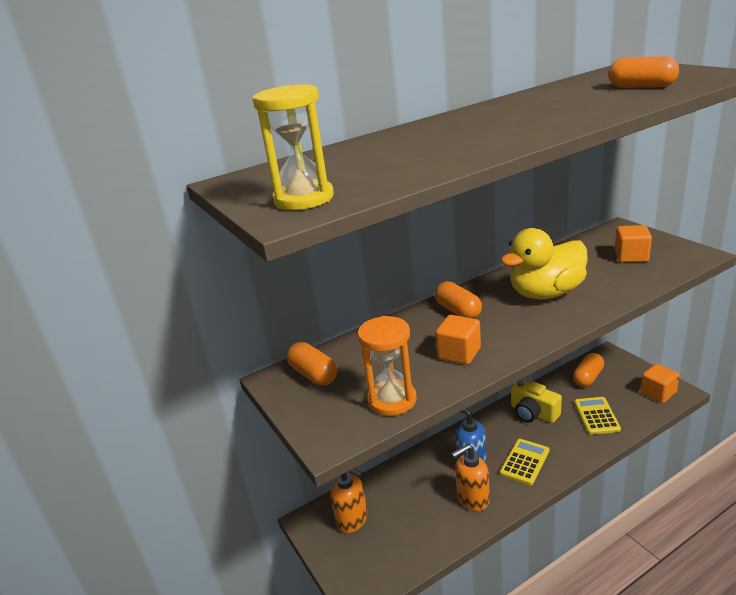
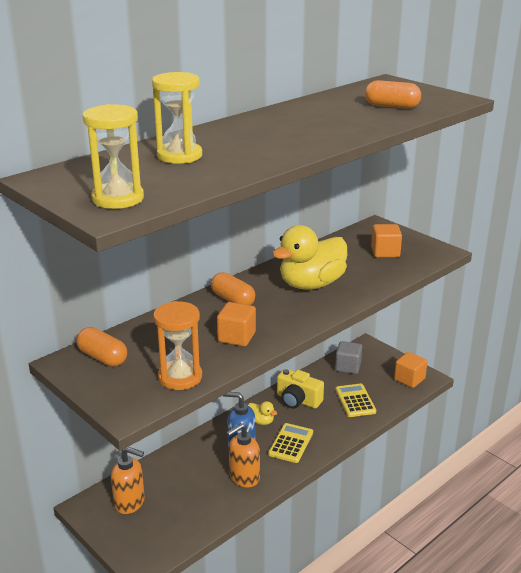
camera: 15 degrees left, 0 degrees up
(386, 151) = (179, 156): none -> yellow hourglass
(493, 435) = (261, 421): none -> yellow duck
(588, 377) = (348, 367): orange capsule -> grey cube

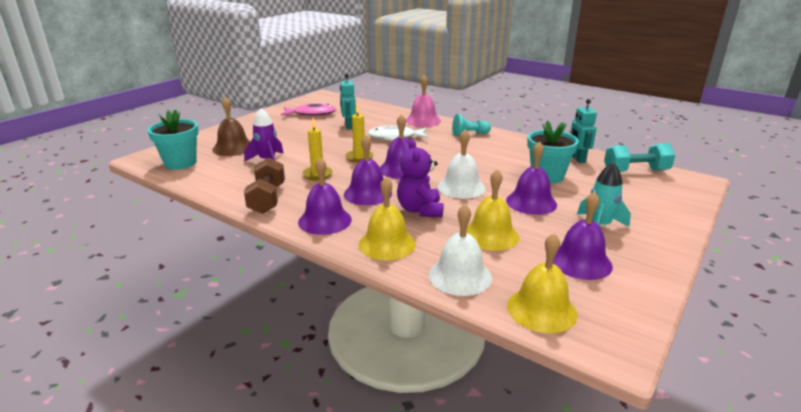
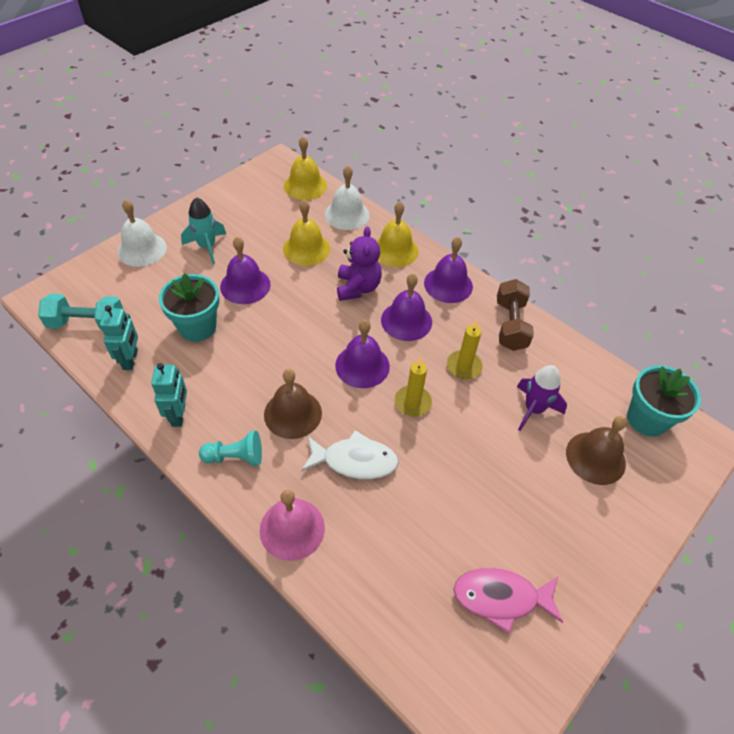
camera: 175 degrees left, 25 degrees up
(348, 126) = (427, 520): turquoise robot -> turquoise robot (179, 415)
(443, 148) = (293, 413): none -> brown bell
(461, 187) = (304, 319): white bell -> white bell (142, 249)
(580, 261) = (253, 215): purple bell -> none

□ □ □ □

» **Brief**
Return all records verbatim and drop the pictures.

» **Response**
camera: 15 degrees left, 0 degrees up
(386, 151) = (179, 156): none -> yellow hourglass
(493, 435) = (261, 421): none -> yellow duck
(588, 377) = (348, 367): orange capsule -> grey cube

camera: 175 degrees left, 25 degrees up
(348, 126) = (427, 520): turquoise robot -> turquoise robot (179, 415)
(443, 148) = (293, 413): none -> brown bell
(461, 187) = (304, 319): white bell -> white bell (142, 249)
(580, 261) = (253, 215): purple bell -> none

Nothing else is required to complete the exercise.